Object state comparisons
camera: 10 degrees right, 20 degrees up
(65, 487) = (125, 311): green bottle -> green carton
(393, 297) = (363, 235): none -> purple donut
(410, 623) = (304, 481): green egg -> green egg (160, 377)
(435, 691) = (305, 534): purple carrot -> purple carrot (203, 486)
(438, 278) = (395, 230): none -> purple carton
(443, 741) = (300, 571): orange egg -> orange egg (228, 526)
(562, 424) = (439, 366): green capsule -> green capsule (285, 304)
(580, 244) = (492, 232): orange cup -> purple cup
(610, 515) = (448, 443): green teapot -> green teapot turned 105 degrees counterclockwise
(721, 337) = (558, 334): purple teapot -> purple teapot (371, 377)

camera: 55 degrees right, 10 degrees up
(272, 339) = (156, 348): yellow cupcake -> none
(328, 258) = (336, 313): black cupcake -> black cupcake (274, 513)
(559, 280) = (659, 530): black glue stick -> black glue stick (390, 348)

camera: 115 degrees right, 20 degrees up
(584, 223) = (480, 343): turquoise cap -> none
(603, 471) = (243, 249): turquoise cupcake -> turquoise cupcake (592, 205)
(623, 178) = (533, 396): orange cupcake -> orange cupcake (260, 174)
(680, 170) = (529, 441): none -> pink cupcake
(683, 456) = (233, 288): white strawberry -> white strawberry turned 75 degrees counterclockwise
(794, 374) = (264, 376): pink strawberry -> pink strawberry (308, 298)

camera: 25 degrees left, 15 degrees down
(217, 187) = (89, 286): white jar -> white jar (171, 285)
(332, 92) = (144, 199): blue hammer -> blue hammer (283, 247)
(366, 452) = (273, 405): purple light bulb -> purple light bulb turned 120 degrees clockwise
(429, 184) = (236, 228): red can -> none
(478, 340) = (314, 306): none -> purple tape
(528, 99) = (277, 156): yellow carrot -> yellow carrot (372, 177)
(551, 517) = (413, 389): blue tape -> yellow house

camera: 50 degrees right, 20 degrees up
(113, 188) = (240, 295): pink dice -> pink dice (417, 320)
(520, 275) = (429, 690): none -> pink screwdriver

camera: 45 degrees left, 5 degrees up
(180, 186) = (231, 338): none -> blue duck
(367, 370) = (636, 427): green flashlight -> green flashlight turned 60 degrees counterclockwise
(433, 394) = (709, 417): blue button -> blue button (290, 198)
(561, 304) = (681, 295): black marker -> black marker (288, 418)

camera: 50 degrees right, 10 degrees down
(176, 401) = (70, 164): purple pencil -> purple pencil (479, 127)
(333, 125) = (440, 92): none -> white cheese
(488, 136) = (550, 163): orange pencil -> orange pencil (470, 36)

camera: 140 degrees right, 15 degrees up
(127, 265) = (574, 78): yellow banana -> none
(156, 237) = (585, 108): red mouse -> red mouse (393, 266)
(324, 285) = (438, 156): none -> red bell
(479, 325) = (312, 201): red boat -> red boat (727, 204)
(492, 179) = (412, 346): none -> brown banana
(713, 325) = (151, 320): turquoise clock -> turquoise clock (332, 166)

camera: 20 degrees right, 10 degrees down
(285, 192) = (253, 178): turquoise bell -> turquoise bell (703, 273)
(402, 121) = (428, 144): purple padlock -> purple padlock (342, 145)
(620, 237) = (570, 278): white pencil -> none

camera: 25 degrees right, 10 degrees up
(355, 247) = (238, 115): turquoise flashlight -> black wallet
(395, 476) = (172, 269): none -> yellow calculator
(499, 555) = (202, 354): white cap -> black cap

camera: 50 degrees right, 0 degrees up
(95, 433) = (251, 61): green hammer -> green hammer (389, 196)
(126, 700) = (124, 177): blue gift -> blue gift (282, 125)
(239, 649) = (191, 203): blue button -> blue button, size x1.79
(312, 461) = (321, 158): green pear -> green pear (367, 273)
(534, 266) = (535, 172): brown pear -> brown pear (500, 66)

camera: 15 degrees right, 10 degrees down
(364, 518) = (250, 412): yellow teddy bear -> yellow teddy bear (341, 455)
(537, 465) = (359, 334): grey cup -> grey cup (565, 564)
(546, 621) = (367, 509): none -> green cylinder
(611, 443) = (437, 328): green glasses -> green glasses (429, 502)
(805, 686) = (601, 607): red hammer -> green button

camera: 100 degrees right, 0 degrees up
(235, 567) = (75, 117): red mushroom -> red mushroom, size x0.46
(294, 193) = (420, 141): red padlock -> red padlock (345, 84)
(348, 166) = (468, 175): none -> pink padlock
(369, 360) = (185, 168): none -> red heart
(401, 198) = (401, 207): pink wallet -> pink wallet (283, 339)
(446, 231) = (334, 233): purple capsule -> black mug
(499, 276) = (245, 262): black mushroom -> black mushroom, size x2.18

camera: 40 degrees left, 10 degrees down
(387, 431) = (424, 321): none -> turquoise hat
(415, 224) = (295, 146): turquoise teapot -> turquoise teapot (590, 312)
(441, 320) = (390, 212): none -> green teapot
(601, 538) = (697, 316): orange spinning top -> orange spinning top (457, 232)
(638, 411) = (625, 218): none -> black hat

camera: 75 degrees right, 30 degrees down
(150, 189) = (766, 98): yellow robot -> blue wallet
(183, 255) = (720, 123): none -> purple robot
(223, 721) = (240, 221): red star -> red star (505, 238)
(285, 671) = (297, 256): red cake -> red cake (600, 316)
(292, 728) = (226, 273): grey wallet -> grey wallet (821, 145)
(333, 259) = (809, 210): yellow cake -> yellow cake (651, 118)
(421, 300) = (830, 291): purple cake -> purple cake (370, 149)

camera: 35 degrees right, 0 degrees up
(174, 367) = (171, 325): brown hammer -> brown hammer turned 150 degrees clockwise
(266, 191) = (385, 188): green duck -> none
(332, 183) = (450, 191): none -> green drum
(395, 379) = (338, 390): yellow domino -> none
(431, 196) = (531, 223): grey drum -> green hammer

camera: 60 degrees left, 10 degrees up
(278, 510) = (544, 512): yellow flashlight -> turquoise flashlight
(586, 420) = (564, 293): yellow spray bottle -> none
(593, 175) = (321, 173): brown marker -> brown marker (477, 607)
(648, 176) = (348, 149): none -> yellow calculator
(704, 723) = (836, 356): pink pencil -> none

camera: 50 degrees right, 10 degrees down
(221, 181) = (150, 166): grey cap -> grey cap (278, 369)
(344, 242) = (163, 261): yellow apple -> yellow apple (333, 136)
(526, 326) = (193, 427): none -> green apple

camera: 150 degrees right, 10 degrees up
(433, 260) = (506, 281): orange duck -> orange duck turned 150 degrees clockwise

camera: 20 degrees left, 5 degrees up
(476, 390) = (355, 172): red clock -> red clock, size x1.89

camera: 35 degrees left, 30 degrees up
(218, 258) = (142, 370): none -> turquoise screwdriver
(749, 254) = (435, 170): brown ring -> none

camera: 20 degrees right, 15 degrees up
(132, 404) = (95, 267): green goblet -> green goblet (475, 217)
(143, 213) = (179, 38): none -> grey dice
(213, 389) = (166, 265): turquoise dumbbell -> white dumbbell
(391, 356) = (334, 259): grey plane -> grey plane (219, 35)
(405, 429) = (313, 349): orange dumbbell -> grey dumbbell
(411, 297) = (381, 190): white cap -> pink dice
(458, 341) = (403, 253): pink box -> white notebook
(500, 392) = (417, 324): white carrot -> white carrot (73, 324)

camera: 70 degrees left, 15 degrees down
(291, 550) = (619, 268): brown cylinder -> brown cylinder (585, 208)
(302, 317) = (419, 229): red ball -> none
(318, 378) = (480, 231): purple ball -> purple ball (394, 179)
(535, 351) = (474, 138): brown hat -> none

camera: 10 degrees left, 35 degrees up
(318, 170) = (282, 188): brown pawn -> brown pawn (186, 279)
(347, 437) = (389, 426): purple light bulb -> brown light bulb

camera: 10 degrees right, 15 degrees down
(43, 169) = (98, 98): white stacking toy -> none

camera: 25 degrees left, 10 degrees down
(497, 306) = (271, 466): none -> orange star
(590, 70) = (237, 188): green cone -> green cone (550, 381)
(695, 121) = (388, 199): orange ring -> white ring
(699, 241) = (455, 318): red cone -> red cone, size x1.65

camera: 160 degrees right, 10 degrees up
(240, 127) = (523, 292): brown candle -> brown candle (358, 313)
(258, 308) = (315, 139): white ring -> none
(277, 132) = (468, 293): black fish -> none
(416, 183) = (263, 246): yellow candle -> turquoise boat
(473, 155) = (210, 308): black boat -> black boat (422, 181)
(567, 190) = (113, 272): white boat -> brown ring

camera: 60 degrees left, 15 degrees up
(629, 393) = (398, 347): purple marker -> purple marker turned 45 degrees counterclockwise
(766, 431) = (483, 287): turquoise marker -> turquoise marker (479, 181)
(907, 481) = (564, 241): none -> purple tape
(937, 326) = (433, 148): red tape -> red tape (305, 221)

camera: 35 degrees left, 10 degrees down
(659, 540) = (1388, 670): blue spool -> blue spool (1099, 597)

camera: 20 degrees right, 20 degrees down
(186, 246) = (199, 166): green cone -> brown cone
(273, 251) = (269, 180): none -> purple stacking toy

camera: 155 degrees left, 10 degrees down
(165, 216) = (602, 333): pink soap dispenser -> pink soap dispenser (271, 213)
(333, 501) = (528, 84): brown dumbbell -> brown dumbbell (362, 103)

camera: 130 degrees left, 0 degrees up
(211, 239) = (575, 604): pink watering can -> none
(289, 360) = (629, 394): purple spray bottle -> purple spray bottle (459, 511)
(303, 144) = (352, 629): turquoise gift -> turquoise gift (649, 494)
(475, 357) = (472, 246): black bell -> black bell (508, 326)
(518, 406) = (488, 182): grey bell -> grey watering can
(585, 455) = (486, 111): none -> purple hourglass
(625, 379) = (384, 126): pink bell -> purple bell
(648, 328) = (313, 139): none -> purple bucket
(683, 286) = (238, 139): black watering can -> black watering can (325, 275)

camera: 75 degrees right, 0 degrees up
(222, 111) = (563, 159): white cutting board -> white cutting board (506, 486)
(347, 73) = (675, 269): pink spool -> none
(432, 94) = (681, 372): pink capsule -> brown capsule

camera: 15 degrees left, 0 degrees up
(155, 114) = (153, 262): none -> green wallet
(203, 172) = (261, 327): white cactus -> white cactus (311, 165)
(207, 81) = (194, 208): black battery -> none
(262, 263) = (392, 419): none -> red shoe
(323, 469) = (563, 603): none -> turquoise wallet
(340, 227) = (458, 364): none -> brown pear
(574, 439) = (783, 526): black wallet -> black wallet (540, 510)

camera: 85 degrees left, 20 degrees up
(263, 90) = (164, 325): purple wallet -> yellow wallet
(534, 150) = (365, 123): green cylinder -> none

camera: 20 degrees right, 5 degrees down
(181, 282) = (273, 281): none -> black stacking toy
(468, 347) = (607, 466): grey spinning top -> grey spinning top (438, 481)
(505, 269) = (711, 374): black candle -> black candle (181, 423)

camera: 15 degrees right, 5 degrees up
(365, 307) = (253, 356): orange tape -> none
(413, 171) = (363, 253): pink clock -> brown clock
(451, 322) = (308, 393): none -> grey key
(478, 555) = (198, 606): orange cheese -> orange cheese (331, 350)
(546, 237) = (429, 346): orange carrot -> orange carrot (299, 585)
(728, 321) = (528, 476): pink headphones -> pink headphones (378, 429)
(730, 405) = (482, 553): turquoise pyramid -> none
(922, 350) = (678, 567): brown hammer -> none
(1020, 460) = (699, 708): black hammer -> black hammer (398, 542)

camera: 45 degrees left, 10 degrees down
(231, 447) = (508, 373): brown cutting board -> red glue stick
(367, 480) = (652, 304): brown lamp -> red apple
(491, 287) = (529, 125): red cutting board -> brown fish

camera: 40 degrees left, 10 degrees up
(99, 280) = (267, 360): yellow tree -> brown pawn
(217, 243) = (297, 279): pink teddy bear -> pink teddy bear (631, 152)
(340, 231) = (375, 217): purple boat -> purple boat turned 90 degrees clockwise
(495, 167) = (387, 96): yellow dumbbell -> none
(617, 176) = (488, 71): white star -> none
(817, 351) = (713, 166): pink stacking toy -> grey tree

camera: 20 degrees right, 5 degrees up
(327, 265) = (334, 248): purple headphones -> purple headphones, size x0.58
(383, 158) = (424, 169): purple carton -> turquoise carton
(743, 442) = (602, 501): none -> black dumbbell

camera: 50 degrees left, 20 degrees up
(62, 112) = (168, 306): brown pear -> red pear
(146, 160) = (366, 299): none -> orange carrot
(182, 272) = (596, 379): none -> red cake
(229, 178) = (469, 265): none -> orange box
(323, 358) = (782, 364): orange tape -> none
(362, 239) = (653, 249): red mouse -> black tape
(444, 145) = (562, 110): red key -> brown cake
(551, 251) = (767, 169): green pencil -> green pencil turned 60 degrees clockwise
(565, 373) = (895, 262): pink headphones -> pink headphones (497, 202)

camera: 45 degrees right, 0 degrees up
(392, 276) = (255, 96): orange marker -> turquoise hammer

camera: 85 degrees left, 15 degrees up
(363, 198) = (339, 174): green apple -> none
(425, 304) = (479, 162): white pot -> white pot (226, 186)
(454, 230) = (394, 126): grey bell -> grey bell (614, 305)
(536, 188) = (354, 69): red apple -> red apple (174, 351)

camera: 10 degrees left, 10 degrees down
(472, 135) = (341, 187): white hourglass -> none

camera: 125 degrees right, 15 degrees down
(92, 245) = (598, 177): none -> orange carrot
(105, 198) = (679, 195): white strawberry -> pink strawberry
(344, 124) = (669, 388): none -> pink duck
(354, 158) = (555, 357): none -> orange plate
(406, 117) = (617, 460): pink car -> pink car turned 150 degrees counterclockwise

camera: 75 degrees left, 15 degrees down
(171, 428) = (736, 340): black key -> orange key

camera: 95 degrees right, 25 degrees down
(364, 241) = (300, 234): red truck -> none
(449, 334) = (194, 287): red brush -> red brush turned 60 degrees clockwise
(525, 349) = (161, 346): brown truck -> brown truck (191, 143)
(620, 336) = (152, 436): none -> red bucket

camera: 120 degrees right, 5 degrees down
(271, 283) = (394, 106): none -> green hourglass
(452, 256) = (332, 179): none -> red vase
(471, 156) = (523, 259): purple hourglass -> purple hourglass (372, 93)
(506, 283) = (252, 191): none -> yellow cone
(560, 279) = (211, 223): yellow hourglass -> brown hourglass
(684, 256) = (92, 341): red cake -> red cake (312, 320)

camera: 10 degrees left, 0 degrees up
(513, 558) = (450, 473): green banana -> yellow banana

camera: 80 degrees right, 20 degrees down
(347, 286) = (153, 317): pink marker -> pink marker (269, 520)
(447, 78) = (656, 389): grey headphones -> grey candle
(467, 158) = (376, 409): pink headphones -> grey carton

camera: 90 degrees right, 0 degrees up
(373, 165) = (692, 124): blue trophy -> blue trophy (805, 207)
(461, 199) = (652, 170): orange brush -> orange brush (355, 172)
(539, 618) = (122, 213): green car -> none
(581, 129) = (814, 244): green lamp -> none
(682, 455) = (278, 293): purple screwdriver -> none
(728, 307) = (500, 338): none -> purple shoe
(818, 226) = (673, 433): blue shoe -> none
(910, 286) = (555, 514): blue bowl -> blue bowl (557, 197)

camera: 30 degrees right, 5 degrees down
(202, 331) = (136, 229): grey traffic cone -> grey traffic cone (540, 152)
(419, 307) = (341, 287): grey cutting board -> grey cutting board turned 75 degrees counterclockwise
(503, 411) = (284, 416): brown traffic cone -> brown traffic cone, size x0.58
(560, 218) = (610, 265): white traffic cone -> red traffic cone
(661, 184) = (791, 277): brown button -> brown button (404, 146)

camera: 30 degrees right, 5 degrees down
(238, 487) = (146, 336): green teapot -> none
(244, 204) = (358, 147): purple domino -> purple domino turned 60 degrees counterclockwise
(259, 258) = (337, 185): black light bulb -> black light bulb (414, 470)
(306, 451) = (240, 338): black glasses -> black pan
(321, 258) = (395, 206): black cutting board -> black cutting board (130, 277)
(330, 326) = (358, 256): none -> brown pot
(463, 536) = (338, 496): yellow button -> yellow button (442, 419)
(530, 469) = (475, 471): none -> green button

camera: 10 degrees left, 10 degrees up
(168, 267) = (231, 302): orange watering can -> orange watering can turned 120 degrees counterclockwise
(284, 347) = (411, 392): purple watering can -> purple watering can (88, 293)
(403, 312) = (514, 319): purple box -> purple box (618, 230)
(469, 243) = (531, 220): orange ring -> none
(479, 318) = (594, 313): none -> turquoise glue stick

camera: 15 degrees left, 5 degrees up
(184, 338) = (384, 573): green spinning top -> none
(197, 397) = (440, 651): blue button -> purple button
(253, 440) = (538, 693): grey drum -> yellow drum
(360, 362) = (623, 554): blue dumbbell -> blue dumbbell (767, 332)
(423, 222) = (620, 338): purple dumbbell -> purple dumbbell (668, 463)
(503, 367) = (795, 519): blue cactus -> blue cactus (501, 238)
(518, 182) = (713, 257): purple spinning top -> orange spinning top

* PROBLEM TO SOLVE *
For this exercise, please output exactly the lines above starting at the line with "(463, 536) = (338, 496): yellow" and ending at the line with "(503, 367) = (795, 519): blue", ends included.

* EXERCISE SOLUTION *
(463, 536) = (338, 496): yellow button -> yellow button (442, 419)
(530, 469) = (475, 471): none -> green button

camera: 10 degrees left, 10 degrees up
(168, 267) = (231, 302): orange watering can -> orange watering can turned 120 degrees counterclockwise
(284, 347) = (411, 392): purple watering can -> purple watering can (88, 293)
(403, 312) = (514, 319): purple box -> purple box (618, 230)
(469, 243) = (531, 220): orange ring -> none
(479, 318) = (594, 313): none -> turquoise glue stick

camera: 15 degrees left, 5 degrees up
(184, 338) = (384, 573): green spinning top -> none
(197, 397) = (440, 651): blue button -> purple button
(253, 440) = (538, 693): grey drum -> yellow drum
(360, 362) = (623, 554): blue dumbbell -> blue dumbbell (767, 332)
(423, 222) = (620, 338): purple dumbbell -> purple dumbbell (668, 463)
(503, 367) = (795, 519): blue cactus -> blue cactus (501, 238)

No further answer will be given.